Saved data entries:
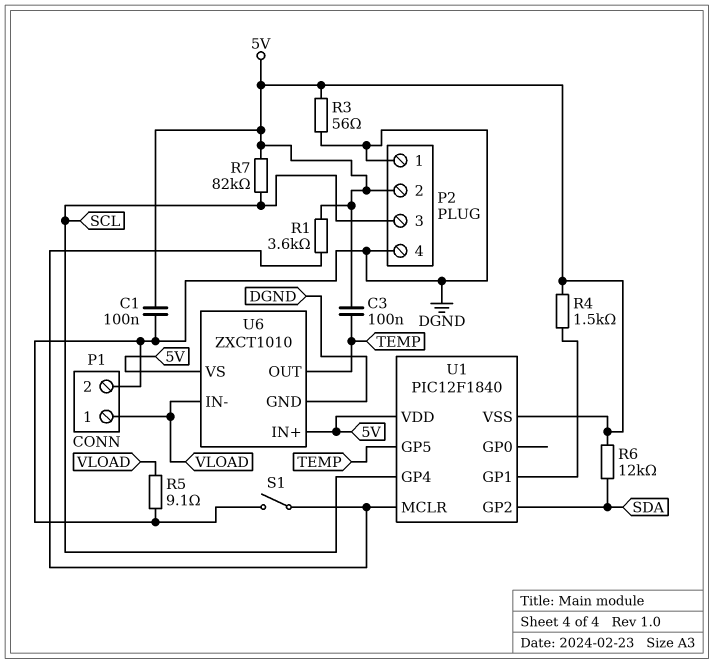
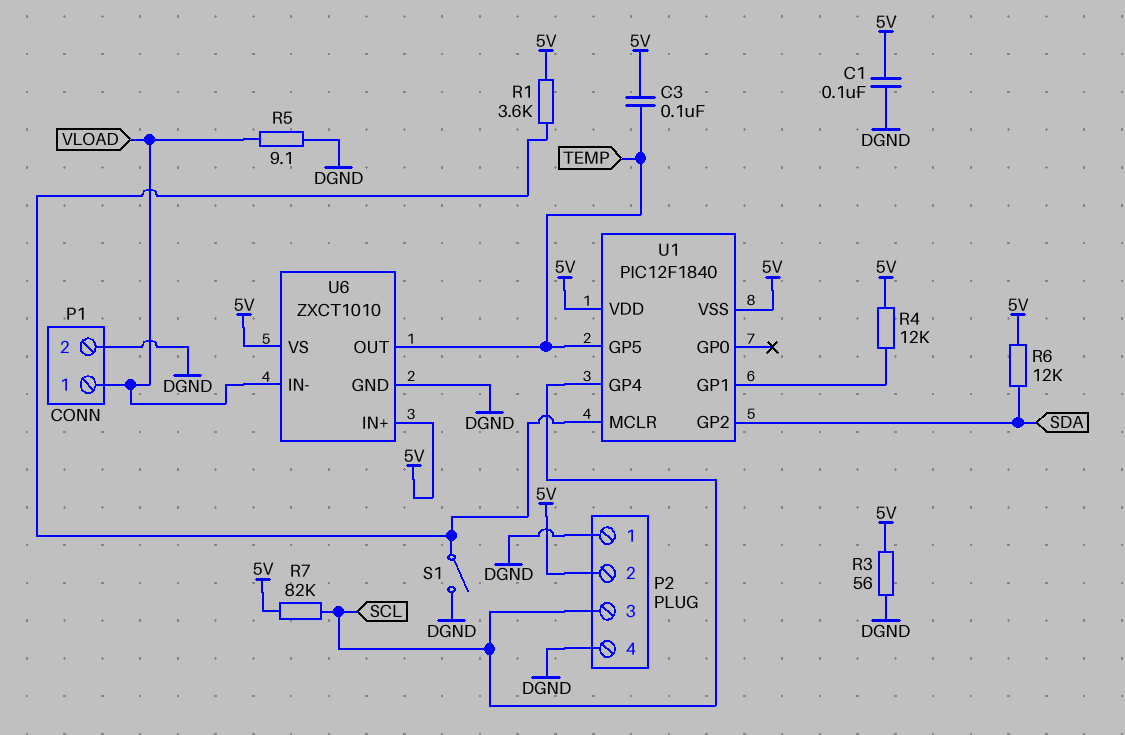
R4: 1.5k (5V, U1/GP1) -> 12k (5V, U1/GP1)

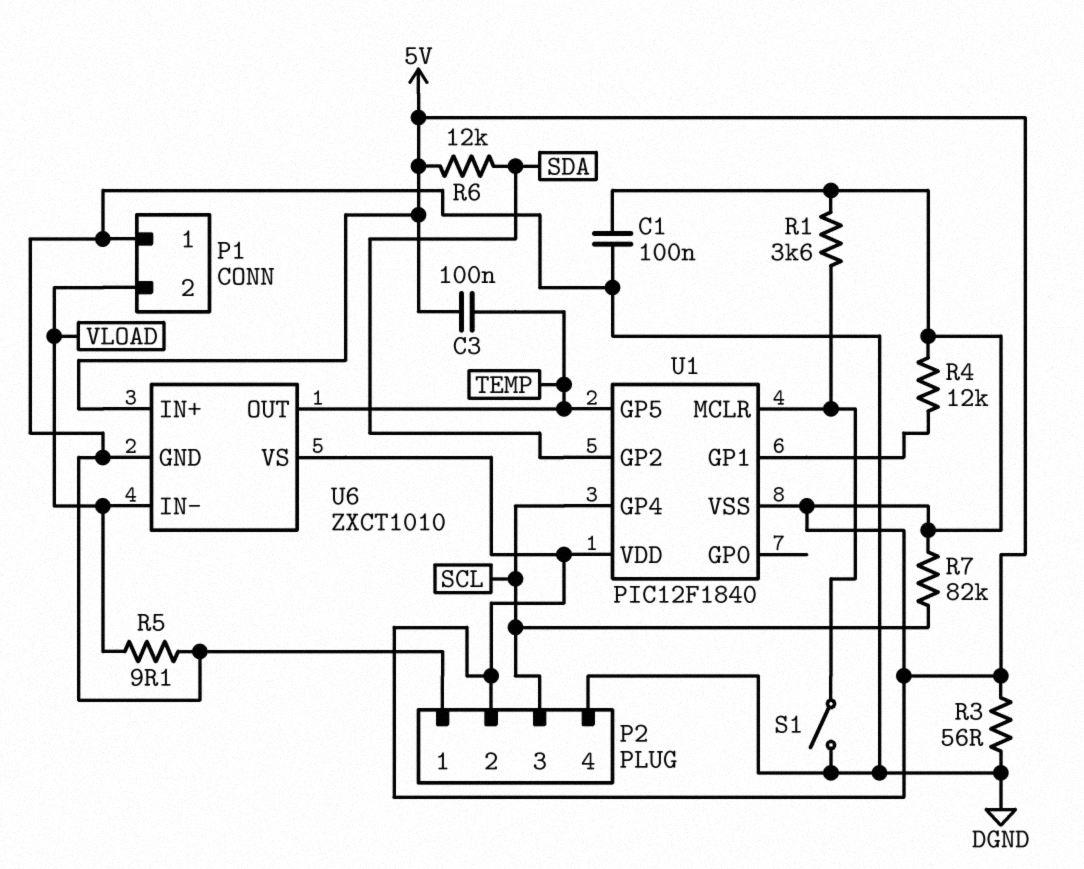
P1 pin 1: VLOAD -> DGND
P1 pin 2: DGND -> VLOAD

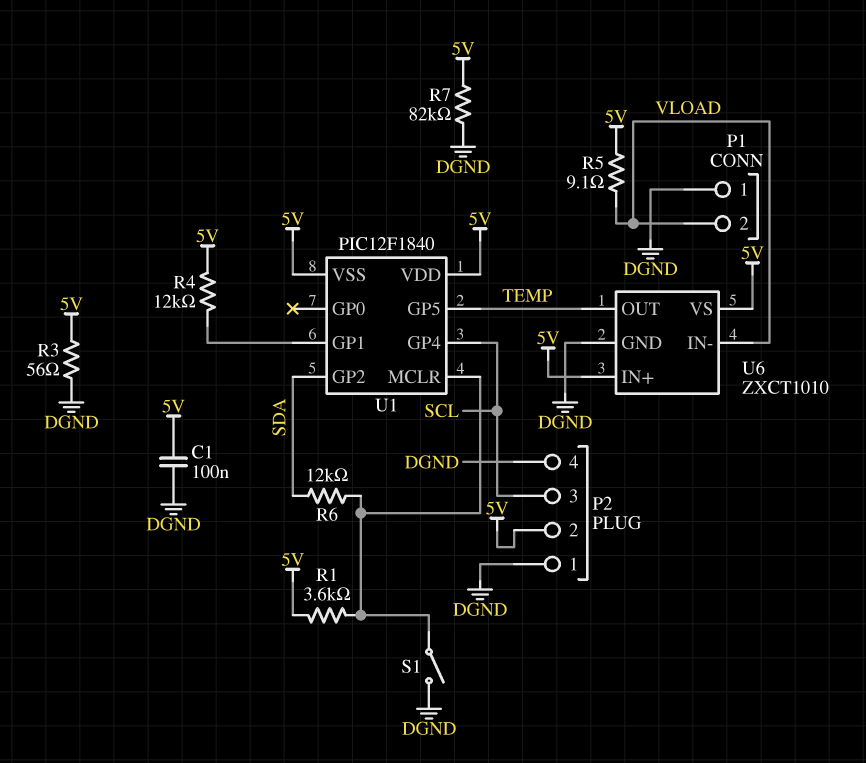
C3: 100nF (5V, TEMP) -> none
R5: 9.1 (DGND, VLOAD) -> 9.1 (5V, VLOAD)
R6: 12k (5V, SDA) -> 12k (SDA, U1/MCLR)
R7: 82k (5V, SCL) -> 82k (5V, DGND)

--

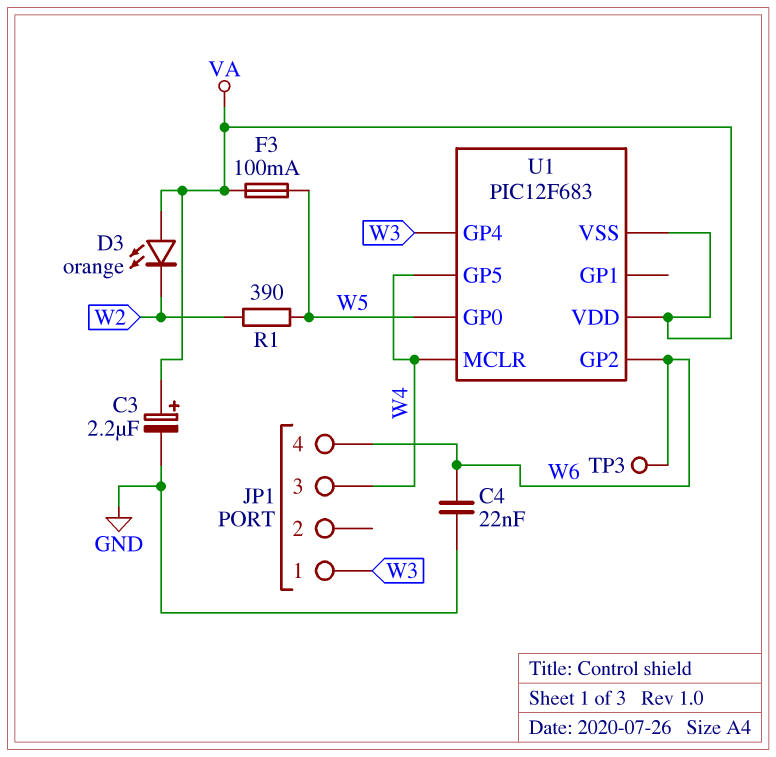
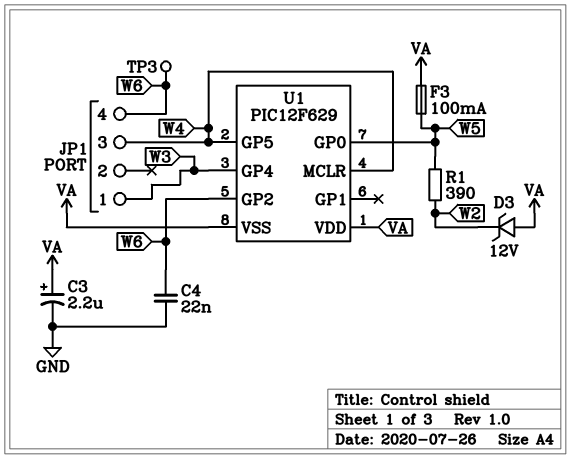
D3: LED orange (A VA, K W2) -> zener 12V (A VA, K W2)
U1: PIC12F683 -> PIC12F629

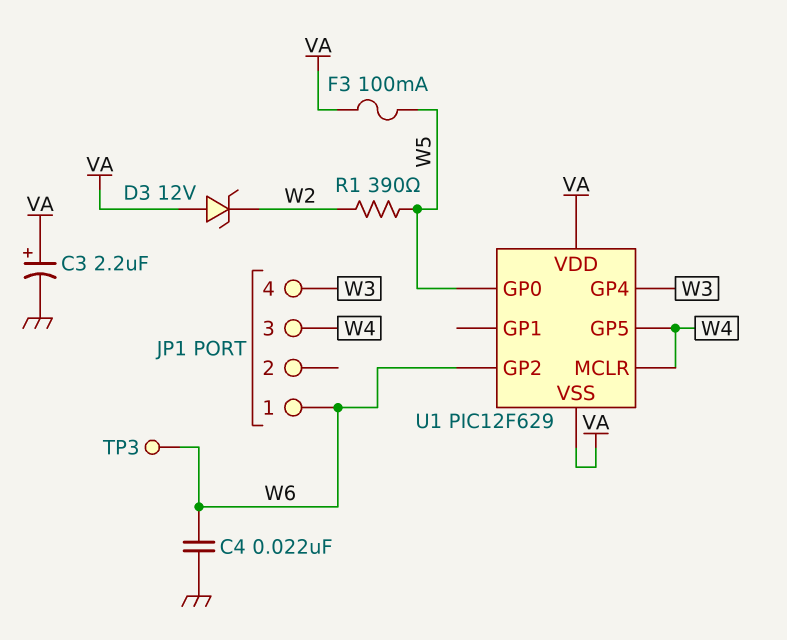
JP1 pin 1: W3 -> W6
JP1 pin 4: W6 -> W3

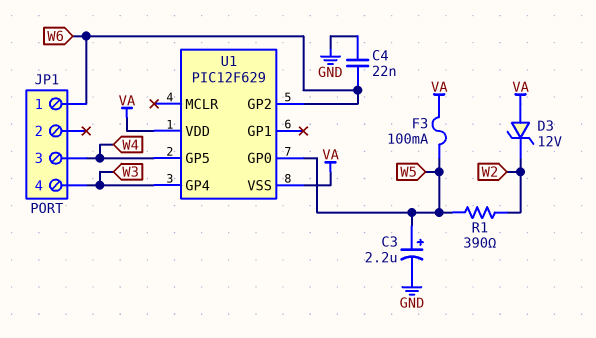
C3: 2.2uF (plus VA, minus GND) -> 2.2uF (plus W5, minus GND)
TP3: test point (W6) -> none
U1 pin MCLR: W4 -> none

WHAT THE TASK REQUIRES: Using the records above, find and show each line with the string "MCLR".

EXERCISE RESPONSE:
R6: 12k (5V, SDA) -> 12k (SDA, U1/MCLR)
U1 pin MCLR: W4 -> none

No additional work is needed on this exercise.